__Work instructions__
Here the job is to retype the data word for word while leaving the pictures aside.
Dataset excerpts Start Marker
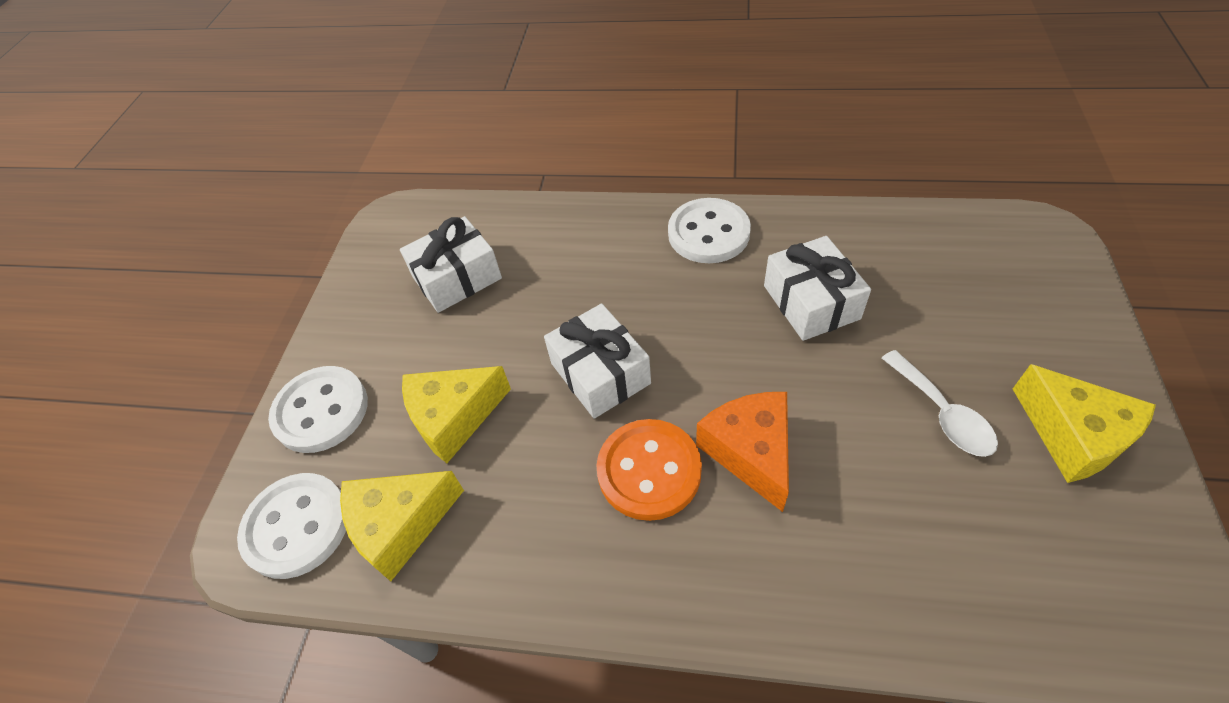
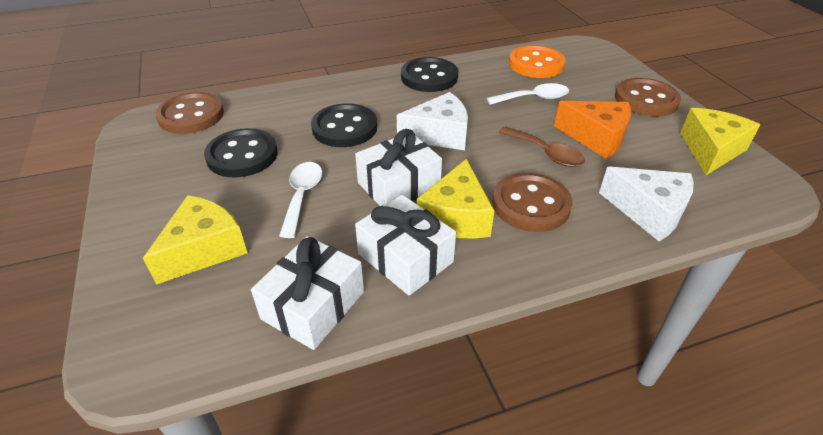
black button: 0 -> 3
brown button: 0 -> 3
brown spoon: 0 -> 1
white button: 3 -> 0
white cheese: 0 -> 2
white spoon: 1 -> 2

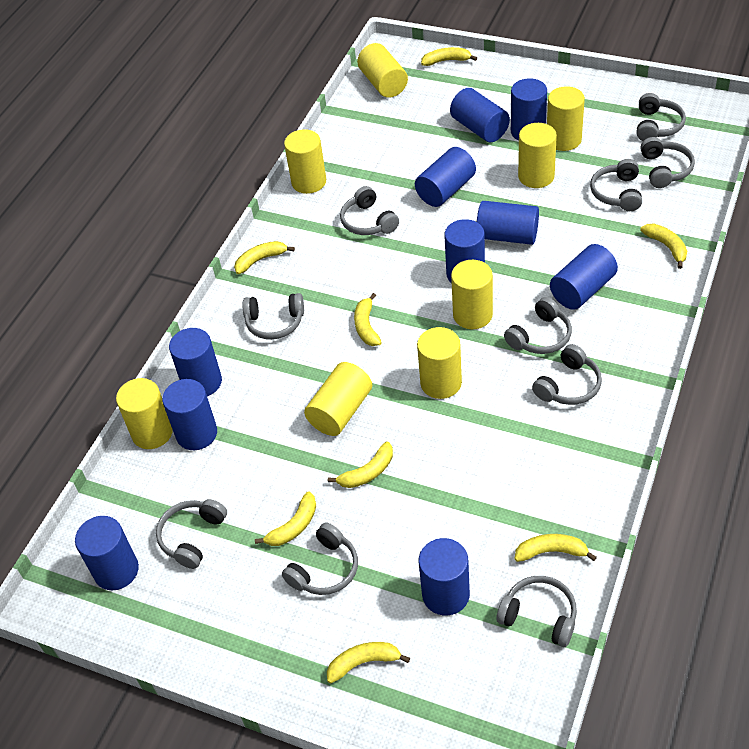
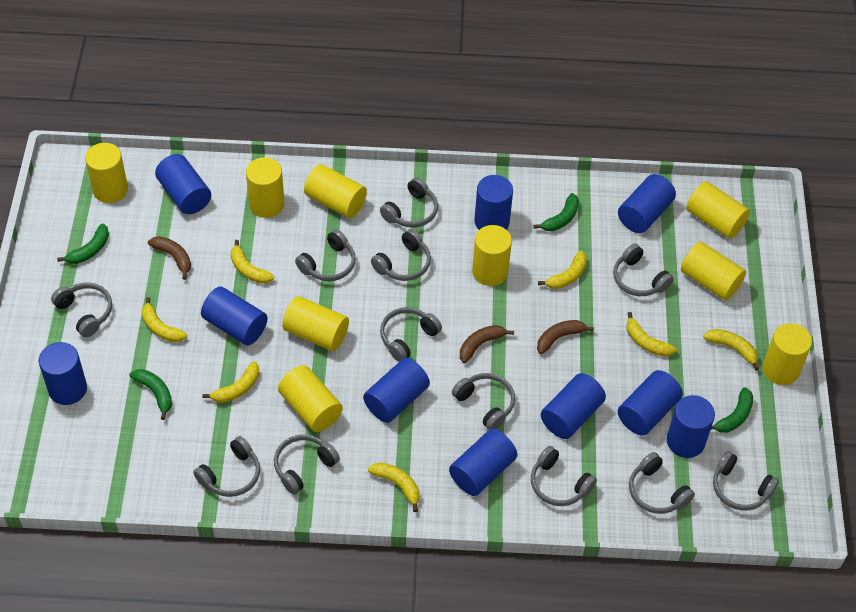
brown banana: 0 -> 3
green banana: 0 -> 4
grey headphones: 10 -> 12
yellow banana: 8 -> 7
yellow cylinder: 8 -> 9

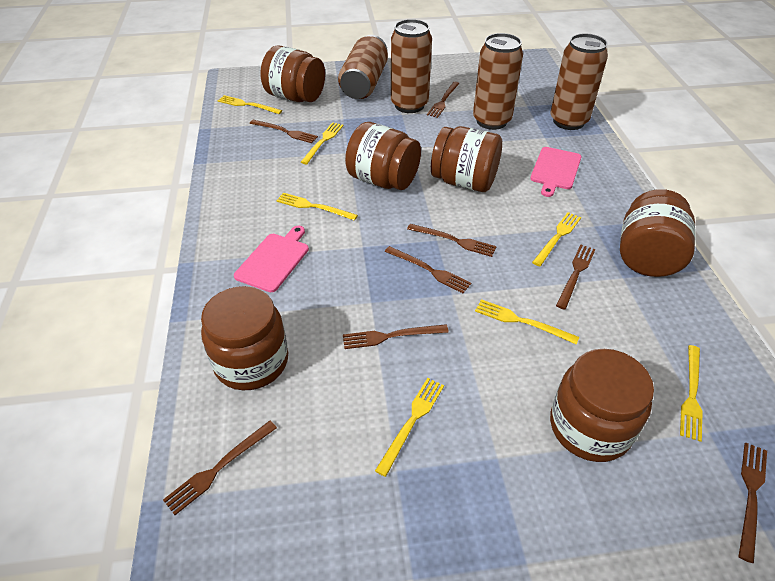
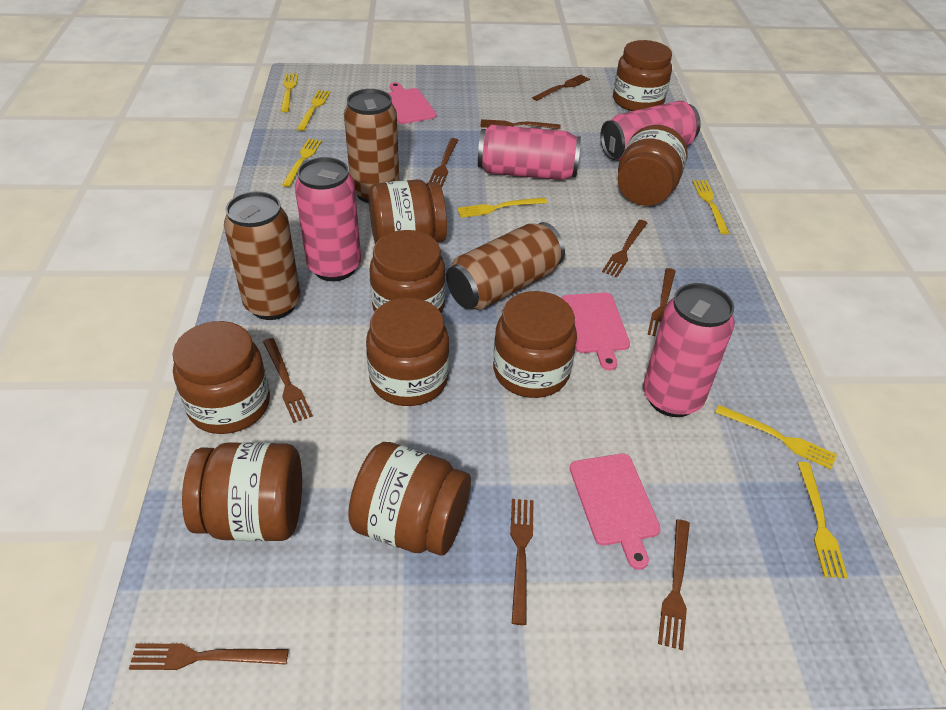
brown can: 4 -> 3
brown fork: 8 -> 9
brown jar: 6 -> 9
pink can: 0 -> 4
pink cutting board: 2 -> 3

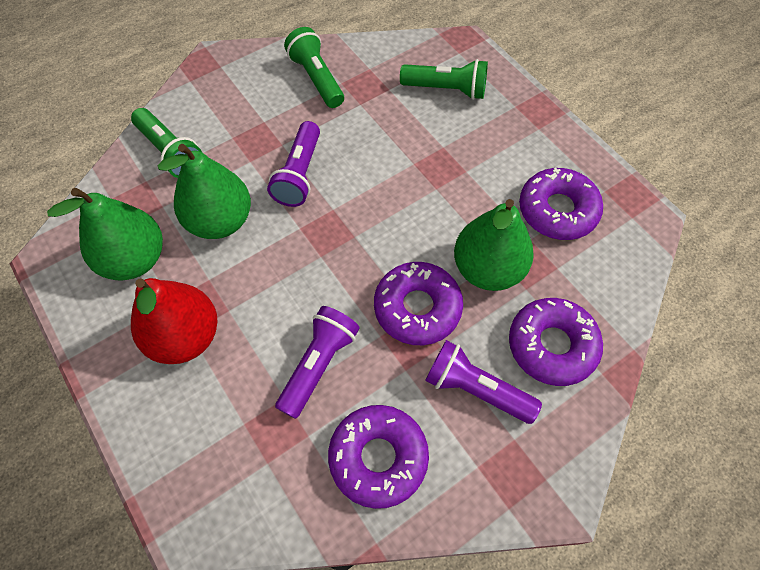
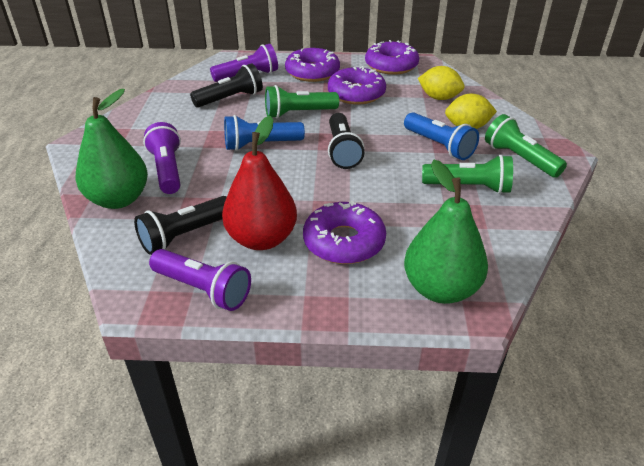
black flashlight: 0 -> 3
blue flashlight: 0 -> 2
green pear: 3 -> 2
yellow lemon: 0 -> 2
Dataset excerpts End Marker
__Final answer__
black button: 0 -> 3
brown button: 0 -> 3
brown spoon: 0 -> 1
white button: 3 -> 0
white cheese: 0 -> 2
white spoon: 1 -> 2

brown banana: 0 -> 3
green banana: 0 -> 4
grey headphones: 10 -> 12
yellow banana: 8 -> 7
yellow cylinder: 8 -> 9

brown can: 4 -> 3
brown fork: 8 -> 9
brown jar: 6 -> 9
pink can: 0 -> 4
pink cutting board: 2 -> 3

black flashlight: 0 -> 3
blue flashlight: 0 -> 2
green pear: 3 -> 2
yellow lemon: 0 -> 2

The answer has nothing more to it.